*** Opening of Raw data ***

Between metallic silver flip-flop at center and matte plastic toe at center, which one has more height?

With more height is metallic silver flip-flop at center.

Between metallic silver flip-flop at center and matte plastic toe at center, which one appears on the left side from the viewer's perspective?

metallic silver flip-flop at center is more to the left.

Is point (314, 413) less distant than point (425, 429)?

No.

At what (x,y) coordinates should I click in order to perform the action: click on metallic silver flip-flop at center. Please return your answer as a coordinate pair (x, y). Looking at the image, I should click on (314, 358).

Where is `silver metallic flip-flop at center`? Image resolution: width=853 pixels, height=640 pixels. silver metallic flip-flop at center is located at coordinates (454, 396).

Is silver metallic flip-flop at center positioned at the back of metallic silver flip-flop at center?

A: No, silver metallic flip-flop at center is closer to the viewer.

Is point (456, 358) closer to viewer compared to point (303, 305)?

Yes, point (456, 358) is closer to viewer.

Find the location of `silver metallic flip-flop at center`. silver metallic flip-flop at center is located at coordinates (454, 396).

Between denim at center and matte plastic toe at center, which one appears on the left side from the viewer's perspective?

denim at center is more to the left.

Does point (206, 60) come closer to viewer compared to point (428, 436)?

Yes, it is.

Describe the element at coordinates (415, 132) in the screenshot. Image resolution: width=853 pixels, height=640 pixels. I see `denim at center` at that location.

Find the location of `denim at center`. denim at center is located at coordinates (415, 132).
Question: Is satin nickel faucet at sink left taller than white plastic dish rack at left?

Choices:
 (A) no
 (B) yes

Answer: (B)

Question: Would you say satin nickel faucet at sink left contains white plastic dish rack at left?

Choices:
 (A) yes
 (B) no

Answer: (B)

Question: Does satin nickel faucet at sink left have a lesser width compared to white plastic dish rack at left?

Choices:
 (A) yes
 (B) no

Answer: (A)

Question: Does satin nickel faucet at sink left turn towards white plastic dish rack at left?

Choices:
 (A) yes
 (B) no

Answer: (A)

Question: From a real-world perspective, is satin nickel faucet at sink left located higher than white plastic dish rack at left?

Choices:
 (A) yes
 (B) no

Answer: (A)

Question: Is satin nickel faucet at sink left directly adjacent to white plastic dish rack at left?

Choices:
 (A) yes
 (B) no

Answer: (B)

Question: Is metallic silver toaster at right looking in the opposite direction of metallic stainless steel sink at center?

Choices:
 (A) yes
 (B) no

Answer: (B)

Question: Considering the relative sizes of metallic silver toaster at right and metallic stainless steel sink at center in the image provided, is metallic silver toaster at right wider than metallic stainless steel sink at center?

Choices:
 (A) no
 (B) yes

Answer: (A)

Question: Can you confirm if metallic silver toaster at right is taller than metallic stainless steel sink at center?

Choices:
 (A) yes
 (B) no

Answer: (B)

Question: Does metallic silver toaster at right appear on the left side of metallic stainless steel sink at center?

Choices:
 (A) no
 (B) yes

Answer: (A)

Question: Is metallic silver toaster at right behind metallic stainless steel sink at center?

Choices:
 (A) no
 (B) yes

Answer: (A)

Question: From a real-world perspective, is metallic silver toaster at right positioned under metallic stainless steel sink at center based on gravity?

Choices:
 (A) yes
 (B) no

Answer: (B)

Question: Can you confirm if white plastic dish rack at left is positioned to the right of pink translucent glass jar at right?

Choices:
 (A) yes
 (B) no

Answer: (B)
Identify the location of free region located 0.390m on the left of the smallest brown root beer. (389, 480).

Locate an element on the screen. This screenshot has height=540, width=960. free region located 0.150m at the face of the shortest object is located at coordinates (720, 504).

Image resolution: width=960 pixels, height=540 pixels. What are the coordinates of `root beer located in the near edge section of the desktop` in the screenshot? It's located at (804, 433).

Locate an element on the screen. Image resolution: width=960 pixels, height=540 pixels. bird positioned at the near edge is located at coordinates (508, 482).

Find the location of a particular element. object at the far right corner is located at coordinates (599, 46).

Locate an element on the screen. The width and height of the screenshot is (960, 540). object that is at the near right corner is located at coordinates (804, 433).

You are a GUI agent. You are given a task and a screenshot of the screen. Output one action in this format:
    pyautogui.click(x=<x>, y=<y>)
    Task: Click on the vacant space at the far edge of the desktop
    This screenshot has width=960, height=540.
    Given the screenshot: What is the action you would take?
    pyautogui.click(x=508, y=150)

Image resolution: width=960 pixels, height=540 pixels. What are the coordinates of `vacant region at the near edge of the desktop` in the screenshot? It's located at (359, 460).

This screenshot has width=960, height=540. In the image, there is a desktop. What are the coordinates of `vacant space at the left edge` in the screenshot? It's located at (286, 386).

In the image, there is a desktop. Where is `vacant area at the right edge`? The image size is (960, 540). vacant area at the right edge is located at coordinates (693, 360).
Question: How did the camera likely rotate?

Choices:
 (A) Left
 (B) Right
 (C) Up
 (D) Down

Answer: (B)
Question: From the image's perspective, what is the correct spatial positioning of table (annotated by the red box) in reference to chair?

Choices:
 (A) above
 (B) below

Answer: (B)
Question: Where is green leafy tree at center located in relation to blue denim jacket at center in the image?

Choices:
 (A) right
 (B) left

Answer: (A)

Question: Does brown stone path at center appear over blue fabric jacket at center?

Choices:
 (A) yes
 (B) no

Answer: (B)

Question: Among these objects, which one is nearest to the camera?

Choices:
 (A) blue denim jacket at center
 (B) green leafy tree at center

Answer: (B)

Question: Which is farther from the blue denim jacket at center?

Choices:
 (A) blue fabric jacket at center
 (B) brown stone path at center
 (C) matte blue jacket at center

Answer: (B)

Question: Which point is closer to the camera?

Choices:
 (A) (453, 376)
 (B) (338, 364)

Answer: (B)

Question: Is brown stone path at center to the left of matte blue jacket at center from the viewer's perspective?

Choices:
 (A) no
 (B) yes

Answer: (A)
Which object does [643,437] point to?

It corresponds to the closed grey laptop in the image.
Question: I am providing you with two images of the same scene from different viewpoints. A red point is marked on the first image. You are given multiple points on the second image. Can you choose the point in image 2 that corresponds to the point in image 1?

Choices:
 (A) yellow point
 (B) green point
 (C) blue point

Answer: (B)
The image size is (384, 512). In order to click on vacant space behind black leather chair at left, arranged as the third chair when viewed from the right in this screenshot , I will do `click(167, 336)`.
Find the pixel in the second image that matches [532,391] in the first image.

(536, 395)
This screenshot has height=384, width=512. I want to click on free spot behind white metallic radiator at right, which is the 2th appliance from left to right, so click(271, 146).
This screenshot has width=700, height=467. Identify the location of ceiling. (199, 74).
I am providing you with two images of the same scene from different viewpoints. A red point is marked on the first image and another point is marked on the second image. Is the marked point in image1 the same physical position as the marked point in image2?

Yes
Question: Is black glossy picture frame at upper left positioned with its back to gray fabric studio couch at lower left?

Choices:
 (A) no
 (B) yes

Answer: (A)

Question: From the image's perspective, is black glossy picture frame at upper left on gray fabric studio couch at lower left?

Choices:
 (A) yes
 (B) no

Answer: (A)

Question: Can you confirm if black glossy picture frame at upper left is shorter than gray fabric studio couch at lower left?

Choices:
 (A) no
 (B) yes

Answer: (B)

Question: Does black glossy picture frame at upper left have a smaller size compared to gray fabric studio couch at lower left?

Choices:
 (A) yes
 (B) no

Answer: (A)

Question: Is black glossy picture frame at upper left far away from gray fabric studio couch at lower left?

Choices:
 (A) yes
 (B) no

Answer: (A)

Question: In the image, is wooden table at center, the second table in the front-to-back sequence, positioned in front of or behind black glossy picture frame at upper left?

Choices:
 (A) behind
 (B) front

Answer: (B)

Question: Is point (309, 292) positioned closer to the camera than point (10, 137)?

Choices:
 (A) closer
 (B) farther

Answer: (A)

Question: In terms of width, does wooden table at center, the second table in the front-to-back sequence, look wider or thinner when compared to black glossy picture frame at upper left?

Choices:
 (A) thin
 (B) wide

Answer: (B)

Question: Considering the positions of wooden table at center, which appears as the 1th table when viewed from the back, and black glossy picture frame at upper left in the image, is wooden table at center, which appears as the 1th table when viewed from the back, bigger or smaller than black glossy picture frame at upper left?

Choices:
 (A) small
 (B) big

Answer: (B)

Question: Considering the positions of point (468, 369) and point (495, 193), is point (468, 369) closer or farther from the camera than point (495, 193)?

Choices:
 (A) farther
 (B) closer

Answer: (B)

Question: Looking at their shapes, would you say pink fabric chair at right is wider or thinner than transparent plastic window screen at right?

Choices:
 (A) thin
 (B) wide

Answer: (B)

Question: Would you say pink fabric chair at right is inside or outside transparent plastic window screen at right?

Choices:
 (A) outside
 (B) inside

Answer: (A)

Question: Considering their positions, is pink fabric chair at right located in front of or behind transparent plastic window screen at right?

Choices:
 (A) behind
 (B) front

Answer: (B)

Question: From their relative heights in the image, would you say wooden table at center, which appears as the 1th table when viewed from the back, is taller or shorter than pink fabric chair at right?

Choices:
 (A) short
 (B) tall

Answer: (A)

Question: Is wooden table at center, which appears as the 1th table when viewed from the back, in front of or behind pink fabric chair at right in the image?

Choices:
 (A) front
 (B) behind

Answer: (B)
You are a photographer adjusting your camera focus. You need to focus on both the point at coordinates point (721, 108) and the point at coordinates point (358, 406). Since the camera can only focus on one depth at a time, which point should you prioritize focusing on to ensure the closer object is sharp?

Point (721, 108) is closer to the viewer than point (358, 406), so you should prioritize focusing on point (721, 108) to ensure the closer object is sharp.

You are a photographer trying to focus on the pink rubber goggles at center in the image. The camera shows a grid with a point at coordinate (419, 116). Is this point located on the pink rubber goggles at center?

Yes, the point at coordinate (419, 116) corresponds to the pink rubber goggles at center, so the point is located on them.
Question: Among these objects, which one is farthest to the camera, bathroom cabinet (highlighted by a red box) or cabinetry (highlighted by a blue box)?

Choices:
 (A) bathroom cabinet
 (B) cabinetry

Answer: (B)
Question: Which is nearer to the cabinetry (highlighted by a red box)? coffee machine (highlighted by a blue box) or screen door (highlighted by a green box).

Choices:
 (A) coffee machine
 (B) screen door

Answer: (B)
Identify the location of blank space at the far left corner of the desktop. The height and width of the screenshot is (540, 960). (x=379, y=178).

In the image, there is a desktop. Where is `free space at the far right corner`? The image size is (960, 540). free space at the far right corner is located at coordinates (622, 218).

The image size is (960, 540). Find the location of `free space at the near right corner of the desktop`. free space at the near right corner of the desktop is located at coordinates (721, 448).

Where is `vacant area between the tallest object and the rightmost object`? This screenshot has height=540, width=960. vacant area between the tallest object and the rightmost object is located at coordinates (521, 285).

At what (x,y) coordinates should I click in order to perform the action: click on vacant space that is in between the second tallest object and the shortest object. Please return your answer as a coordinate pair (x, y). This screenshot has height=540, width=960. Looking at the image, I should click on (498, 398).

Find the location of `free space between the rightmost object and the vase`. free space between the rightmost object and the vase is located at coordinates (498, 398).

*** Close of Raw data ***

▶ Task item: Pick out each line in the listing above that contains the string "more", and copy those lines. Case counts.

▶ Answer for this exercise:
Between metallic silver flip-flop at center and matte plastic toe at center, which one has more height?
With more height is metallic silver flip-flop at center.
metallic silver flip-flop at center is more to the left.
denim at center is more to the left.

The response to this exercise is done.